» **Supplied data**
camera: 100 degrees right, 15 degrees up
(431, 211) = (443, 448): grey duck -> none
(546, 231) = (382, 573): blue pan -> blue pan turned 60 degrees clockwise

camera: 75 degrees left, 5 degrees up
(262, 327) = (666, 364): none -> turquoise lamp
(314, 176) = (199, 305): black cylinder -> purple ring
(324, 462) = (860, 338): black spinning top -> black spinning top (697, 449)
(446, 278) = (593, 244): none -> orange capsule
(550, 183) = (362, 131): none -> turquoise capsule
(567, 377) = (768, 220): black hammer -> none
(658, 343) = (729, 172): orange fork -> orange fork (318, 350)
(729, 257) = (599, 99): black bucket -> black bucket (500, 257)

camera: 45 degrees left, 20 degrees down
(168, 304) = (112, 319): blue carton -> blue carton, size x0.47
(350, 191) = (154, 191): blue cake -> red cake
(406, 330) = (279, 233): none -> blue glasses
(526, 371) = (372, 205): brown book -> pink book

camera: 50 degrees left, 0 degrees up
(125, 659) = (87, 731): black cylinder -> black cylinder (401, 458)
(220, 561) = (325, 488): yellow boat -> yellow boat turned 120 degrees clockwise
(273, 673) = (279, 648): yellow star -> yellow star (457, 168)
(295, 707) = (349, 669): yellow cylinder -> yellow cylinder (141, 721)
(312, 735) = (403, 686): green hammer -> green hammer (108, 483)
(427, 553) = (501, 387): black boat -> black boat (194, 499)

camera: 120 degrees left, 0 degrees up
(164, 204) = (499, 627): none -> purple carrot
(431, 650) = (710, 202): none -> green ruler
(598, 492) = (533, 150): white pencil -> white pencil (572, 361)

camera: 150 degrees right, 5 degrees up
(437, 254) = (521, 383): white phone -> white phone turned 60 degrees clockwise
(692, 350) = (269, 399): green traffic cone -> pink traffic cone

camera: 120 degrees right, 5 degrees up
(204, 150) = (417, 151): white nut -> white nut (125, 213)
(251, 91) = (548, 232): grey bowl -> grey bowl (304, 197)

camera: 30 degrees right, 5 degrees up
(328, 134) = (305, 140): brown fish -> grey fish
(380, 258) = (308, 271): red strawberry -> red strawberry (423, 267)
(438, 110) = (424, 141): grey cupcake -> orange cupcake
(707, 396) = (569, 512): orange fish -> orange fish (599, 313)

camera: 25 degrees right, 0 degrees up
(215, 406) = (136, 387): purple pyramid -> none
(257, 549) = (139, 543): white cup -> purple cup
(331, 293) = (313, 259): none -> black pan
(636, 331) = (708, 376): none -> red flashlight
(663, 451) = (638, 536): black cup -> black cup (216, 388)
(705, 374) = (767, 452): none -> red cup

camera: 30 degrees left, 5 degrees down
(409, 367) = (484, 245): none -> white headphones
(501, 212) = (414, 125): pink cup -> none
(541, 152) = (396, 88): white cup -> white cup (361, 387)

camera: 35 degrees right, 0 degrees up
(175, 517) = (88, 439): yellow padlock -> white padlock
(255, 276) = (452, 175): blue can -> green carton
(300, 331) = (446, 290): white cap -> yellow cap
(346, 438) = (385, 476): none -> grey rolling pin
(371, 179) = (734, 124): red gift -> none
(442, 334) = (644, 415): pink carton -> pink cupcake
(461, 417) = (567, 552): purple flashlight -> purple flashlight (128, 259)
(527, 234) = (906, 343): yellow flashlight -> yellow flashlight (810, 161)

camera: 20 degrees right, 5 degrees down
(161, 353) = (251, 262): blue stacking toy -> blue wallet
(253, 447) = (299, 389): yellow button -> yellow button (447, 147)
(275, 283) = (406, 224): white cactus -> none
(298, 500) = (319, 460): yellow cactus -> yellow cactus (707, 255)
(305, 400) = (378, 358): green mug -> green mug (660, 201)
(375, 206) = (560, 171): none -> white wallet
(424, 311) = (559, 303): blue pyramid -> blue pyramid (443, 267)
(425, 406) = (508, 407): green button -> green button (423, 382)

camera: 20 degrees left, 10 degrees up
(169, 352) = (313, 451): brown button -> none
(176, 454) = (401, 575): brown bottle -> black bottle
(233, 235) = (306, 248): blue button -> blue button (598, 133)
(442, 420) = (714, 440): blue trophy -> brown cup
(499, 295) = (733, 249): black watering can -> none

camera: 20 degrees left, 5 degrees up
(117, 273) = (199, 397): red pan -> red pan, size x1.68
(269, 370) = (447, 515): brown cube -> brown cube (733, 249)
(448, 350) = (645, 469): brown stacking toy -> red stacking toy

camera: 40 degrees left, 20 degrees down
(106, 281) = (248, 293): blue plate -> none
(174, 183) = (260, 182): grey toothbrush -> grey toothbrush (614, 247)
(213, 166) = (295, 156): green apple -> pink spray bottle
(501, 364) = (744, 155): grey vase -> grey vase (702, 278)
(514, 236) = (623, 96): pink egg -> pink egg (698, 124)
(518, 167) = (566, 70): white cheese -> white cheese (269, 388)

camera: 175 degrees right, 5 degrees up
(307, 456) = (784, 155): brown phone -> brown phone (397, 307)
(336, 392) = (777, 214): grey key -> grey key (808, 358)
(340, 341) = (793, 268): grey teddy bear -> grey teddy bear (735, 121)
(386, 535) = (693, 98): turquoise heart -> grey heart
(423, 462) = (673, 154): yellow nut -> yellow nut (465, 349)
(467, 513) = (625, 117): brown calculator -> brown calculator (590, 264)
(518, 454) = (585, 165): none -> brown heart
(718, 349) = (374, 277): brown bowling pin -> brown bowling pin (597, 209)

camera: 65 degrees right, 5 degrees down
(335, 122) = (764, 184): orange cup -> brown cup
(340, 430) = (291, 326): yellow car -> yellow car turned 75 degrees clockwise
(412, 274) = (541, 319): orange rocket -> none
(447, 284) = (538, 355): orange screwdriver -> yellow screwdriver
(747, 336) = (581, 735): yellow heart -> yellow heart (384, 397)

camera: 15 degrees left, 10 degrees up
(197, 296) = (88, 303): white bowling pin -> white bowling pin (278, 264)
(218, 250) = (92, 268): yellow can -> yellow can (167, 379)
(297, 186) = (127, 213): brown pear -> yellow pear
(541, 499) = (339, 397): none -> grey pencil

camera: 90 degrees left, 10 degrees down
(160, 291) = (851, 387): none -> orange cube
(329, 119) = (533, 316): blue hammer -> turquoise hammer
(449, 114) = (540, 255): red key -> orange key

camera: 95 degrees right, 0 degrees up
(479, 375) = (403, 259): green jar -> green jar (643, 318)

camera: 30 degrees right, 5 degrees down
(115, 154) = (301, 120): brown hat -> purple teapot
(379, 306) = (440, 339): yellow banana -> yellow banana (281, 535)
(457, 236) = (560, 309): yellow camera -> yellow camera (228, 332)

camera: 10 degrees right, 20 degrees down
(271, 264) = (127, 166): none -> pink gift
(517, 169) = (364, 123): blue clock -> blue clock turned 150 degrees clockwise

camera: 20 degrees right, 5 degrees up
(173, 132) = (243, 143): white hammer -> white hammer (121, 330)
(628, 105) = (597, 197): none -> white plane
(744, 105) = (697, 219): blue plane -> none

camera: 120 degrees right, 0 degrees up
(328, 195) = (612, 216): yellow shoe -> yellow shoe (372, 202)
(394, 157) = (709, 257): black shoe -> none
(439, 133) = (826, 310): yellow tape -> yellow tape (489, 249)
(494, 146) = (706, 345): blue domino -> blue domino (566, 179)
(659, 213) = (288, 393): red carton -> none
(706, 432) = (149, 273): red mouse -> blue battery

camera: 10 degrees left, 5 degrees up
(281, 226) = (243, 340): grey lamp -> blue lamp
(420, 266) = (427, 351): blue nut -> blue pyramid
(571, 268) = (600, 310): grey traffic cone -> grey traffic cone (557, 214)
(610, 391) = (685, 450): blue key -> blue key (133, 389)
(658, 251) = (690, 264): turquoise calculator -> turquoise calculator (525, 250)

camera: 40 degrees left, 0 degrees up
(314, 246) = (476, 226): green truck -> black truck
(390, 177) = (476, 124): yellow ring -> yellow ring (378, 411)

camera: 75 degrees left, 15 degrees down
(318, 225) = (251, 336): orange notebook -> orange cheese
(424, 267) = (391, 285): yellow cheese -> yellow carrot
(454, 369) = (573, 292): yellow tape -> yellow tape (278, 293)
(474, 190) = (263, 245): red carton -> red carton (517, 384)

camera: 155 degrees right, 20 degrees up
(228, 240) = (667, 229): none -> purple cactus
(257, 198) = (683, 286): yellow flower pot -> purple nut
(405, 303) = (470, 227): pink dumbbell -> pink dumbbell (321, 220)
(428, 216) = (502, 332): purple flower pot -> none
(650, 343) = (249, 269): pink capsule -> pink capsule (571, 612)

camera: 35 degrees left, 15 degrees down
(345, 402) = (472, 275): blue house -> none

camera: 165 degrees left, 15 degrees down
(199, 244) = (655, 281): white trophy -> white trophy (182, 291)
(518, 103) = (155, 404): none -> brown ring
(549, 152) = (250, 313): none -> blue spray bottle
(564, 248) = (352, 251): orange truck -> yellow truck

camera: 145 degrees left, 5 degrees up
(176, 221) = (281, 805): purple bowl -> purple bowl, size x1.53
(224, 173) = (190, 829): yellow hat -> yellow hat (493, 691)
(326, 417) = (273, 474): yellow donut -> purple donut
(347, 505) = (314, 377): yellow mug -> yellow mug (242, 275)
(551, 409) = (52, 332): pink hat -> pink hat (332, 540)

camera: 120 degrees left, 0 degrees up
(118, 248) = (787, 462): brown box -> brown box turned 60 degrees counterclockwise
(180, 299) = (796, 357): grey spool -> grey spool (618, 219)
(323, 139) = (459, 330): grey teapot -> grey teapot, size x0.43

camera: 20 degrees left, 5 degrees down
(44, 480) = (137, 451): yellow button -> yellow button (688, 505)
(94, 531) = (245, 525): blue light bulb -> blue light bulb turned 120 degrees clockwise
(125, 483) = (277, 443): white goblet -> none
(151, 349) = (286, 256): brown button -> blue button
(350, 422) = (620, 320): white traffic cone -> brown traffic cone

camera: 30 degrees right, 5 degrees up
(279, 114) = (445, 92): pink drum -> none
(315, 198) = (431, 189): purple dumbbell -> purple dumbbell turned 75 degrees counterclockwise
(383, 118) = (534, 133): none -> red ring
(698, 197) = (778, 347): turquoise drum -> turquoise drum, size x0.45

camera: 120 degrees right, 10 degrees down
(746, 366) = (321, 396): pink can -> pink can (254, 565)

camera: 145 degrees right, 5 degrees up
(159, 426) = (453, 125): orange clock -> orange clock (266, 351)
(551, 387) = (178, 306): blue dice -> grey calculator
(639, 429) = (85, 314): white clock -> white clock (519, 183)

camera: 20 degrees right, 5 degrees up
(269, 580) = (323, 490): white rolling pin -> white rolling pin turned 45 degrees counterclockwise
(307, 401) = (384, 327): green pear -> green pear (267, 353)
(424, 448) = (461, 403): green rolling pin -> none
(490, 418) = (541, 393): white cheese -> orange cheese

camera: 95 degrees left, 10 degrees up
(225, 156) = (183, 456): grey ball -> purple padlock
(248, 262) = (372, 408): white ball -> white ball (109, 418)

» **What is expected**
Emit verbatim the lines running from the one with "(125, 483) = (277, 443): white goblet -> none" through the last line of the data, both endpoints inclusive.

» **Problem solution**
(125, 483) = (277, 443): white goblet -> none
(151, 349) = (286, 256): brown button -> blue button
(350, 422) = (620, 320): white traffic cone -> brown traffic cone

camera: 30 degrees right, 5 degrees up
(279, 114) = (445, 92): pink drum -> none
(315, 198) = (431, 189): purple dumbbell -> purple dumbbell turned 75 degrees counterclockwise
(383, 118) = (534, 133): none -> red ring
(698, 197) = (778, 347): turquoise drum -> turquoise drum, size x0.45

camera: 120 degrees right, 10 degrees down
(746, 366) = (321, 396): pink can -> pink can (254, 565)

camera: 145 degrees right, 5 degrees up
(159, 426) = (453, 125): orange clock -> orange clock (266, 351)
(551, 387) = (178, 306): blue dice -> grey calculator
(639, 429) = (85, 314): white clock -> white clock (519, 183)

camera: 20 degrees right, 5 degrees up
(269, 580) = (323, 490): white rolling pin -> white rolling pin turned 45 degrees counterclockwise
(307, 401) = (384, 327): green pear -> green pear (267, 353)
(424, 448) = (461, 403): green rolling pin -> none
(490, 418) = (541, 393): white cheese -> orange cheese

camera: 95 degrees left, 10 degrees up
(225, 156) = (183, 456): grey ball -> purple padlock
(248, 262) = (372, 408): white ball -> white ball (109, 418)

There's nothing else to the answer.